[Exercise] Every line below that holds the string "DATA" must be copied.

[Given entries]
*** Begin section ***
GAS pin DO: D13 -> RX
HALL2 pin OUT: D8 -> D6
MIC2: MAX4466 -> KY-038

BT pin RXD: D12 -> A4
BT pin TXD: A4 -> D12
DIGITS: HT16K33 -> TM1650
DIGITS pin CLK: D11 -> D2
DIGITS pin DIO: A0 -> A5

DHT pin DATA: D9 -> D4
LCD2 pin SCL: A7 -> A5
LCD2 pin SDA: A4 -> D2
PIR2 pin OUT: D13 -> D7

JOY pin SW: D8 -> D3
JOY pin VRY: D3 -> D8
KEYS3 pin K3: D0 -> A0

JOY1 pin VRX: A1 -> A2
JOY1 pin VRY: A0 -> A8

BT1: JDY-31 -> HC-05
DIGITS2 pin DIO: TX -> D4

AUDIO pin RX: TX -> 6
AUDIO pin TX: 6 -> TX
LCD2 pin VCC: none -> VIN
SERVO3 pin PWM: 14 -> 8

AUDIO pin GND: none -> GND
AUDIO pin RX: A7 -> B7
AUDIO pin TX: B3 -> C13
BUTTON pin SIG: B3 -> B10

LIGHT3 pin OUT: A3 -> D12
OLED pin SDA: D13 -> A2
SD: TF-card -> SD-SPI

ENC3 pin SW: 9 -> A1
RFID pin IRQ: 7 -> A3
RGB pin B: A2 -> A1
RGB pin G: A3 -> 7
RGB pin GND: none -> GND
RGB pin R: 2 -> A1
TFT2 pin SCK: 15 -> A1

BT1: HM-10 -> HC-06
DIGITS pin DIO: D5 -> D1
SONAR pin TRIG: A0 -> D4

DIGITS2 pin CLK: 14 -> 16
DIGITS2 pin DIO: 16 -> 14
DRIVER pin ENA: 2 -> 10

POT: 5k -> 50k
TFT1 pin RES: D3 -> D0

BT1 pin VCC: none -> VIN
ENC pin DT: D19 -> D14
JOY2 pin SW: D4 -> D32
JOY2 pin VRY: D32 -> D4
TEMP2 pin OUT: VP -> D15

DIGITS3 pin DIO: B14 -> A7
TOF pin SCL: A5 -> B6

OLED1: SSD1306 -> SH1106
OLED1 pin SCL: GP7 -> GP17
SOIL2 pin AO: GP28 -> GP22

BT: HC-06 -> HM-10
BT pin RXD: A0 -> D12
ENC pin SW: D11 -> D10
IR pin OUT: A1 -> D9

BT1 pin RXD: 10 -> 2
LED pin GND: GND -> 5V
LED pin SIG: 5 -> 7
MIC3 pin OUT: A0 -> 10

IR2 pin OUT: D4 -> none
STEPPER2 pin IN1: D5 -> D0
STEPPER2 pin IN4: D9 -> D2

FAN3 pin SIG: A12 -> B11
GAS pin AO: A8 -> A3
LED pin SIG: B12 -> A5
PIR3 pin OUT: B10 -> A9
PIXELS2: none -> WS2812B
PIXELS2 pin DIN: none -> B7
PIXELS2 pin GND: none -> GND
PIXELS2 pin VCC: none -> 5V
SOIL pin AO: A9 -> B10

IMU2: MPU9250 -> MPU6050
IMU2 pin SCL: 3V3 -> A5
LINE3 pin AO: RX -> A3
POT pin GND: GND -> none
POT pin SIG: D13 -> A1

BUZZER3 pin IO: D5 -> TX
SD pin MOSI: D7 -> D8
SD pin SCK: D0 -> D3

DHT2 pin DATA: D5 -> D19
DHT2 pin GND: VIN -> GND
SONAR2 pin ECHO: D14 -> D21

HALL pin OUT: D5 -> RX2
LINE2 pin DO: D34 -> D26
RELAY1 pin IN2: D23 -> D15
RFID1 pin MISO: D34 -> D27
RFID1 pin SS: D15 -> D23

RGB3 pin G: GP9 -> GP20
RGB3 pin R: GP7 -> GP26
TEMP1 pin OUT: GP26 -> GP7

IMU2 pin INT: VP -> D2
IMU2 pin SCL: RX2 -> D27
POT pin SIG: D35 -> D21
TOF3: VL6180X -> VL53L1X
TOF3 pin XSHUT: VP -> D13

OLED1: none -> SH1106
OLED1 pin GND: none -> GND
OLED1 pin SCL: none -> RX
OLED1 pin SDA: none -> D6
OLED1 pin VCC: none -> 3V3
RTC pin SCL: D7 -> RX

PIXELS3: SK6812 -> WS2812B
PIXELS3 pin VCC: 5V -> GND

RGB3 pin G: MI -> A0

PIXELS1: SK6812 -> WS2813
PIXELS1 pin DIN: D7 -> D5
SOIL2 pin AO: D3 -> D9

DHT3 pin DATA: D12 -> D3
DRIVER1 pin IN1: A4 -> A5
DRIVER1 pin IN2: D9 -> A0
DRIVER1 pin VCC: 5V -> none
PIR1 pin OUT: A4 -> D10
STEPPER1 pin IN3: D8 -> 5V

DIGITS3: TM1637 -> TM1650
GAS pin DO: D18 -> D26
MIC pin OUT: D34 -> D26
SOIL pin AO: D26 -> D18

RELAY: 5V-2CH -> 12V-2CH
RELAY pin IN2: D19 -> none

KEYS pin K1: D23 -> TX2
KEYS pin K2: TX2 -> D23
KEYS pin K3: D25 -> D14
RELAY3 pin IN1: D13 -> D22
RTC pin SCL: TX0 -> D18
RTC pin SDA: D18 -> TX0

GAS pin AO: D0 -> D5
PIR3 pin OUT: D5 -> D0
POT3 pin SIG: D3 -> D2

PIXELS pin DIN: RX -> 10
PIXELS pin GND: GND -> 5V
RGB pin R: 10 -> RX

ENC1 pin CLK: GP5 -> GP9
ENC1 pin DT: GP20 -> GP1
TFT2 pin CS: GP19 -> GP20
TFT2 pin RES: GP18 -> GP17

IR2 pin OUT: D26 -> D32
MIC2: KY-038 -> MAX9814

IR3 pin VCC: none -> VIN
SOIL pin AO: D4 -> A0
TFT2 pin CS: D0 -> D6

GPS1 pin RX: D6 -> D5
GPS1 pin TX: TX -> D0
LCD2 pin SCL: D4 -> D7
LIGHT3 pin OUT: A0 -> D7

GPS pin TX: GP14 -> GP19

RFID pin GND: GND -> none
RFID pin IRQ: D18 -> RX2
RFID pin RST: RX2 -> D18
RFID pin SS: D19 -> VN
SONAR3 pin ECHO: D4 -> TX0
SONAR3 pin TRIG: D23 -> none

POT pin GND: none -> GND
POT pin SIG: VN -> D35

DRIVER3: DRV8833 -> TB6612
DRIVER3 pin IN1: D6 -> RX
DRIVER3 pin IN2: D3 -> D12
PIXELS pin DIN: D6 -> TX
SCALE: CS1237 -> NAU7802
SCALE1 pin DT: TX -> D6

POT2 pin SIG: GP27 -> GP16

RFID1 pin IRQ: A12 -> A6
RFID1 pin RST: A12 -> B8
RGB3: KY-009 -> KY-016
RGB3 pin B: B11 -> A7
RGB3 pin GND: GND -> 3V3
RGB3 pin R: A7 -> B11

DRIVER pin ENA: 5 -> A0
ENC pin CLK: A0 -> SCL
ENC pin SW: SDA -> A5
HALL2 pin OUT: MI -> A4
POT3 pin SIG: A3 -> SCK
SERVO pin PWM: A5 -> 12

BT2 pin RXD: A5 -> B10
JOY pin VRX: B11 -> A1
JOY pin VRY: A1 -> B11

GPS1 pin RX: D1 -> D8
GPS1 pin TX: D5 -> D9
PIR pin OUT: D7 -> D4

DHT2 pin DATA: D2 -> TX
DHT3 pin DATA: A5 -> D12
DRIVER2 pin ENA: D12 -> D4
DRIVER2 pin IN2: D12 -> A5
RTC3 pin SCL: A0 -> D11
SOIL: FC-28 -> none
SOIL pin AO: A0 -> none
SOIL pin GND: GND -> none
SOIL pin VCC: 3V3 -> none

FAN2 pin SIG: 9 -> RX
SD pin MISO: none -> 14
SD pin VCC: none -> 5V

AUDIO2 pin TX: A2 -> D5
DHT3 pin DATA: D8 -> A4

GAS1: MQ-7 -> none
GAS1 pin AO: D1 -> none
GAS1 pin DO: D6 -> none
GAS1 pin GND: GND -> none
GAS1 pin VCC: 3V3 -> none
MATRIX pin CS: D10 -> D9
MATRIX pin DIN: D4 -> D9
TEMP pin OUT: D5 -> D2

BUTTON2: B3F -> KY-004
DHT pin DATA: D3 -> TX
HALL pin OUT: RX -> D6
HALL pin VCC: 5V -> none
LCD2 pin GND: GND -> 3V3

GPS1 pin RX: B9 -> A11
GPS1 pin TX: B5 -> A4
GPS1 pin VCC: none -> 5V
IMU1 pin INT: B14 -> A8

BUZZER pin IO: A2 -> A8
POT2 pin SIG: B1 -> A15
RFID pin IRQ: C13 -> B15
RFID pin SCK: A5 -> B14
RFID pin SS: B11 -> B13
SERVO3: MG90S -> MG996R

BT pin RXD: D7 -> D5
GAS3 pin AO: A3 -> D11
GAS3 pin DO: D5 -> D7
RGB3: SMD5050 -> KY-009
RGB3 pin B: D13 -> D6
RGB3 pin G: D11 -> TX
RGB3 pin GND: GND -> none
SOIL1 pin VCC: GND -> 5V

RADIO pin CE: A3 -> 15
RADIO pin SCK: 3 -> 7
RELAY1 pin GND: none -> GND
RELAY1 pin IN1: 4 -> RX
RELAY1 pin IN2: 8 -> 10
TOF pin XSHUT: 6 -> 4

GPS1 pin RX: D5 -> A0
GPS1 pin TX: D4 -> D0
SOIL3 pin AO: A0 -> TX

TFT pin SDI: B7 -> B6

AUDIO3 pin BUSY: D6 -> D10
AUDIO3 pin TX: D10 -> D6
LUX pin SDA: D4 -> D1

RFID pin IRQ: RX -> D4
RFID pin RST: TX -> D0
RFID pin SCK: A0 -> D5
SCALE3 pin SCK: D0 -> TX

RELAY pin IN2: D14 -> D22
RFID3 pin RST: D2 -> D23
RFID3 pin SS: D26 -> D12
*** End section ***
[Finished exercise]
DHT pin DATA: D9 -> D4
DHT2 pin DATA: D5 -> D19
DHT3 pin DATA: D12 -> D3
DHT2 pin DATA: D2 -> TX
DHT3 pin DATA: A5 -> D12
DHT3 pin DATA: D8 -> A4
DHT pin DATA: D3 -> TX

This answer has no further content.